§ **TASK TO CARRY OUT**
Return every line in the rows below that contains the word "introduces", copied unchanged.

§ **DATA FOR THIS EXERCISE**
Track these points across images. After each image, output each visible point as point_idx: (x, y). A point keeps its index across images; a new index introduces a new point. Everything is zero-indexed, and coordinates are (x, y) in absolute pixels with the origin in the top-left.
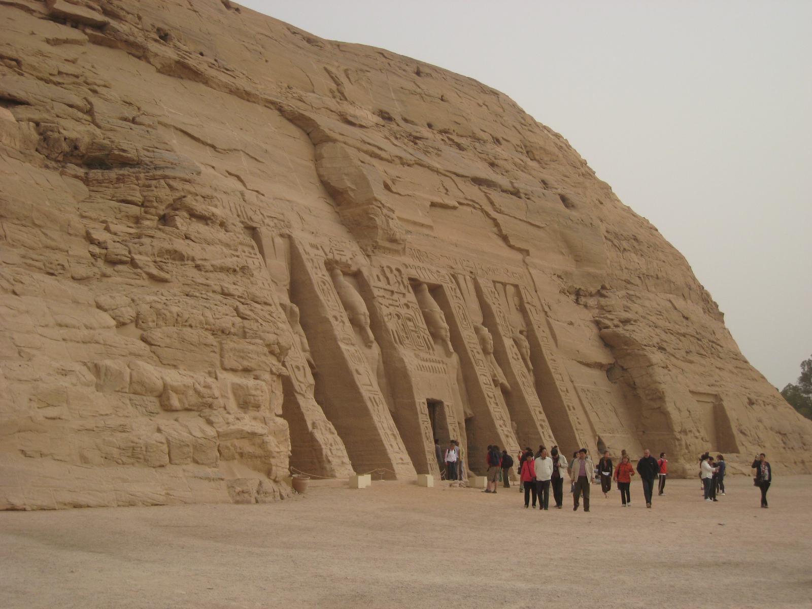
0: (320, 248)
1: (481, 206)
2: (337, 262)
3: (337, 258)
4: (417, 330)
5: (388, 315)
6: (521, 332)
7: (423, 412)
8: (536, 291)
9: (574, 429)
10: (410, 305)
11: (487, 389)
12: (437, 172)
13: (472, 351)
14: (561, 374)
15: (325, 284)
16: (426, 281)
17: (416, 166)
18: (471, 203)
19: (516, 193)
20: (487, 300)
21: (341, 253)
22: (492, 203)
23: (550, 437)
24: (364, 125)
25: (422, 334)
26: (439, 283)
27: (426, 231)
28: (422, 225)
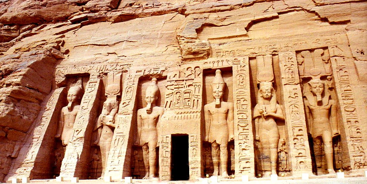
0: (143, 71)
1: (302, 8)
2: (151, 75)
3: (151, 73)
5: (171, 94)
7: (165, 142)
8: (349, 46)
9: (348, 138)
10: (194, 84)
11: (239, 122)
15: (131, 88)
16: (218, 68)
18: (293, 9)
21: (157, 69)
26: (230, 66)
27: (240, 39)
28: (236, 36)
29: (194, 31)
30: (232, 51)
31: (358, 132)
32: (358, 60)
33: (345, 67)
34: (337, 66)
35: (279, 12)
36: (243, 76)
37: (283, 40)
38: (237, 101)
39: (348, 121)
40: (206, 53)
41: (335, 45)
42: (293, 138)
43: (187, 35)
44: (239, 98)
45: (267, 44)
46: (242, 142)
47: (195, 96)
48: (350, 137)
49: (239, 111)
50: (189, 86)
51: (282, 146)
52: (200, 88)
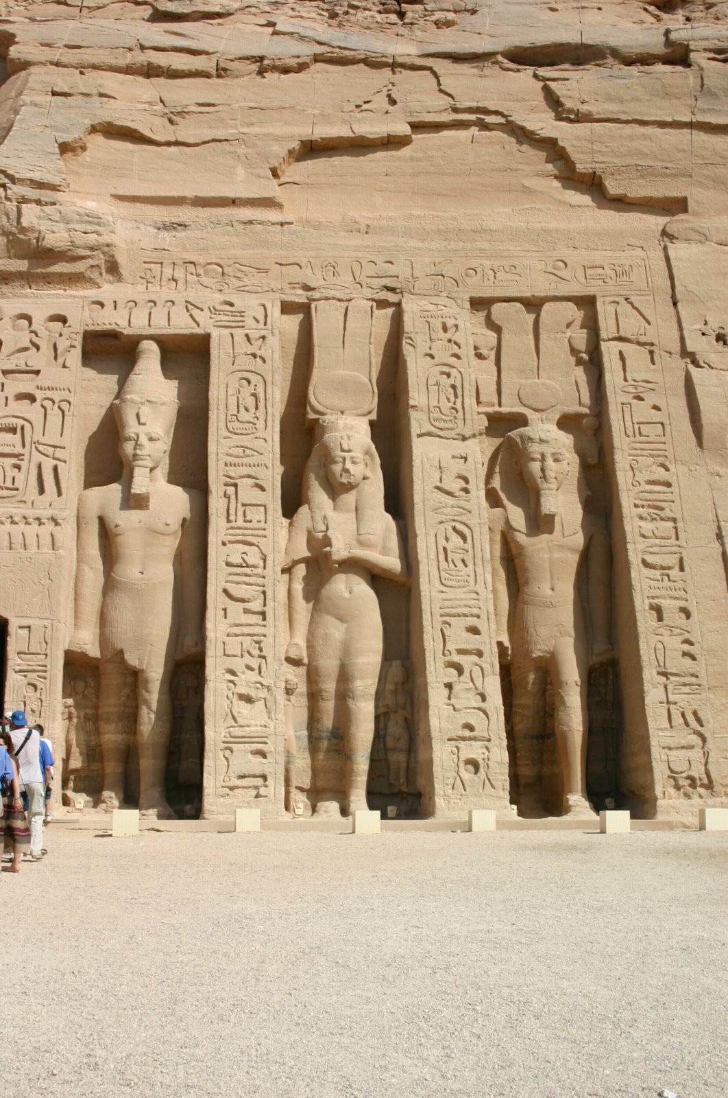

§ **TASK SOLUTION**
Track these points across images. After each image, output each visible point as point_idx: (x, y). A point keeps its index across images; a new index introduces a new point. Everything is zero-indexed, and coordinates are (x, y) in absolute pixels with the origin in the top-left.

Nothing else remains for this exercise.